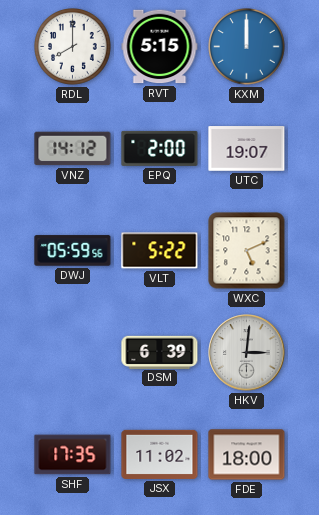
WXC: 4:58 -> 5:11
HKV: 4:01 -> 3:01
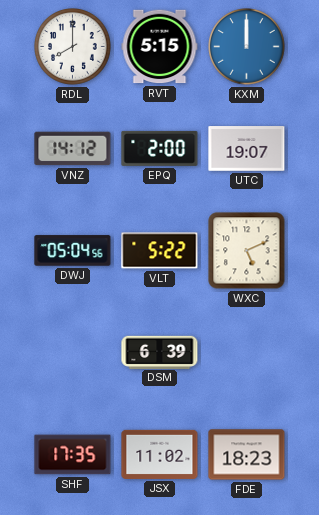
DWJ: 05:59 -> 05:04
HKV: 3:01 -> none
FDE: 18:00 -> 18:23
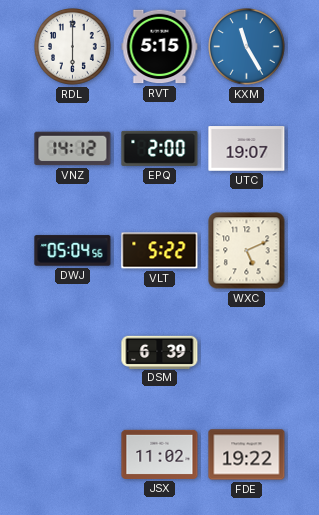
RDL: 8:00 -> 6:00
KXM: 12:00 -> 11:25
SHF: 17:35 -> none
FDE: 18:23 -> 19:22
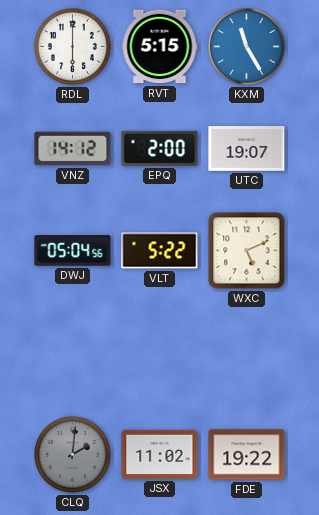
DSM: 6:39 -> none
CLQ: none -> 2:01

——

Present all of the lines above as a numbered list, skipping any blank lines and leaving out the picture markers.

§ **The solution**
1. WXC: 4:58 -> 5:11
2. HKV: 4:01 -> 3:01
3. DWJ: 05:59 -> 05:04
4. HKV: 3:01 -> none
5. FDE: 18:00 -> 18:23
6. RDL: 8:00 -> 6:00
7. KXM: 12:00 -> 11:25
8. SHF: 17:35 -> none
9. FDE: 18:23 -> 19:22
10. DSM: 6:39 -> none
11. CLQ: none -> 2:01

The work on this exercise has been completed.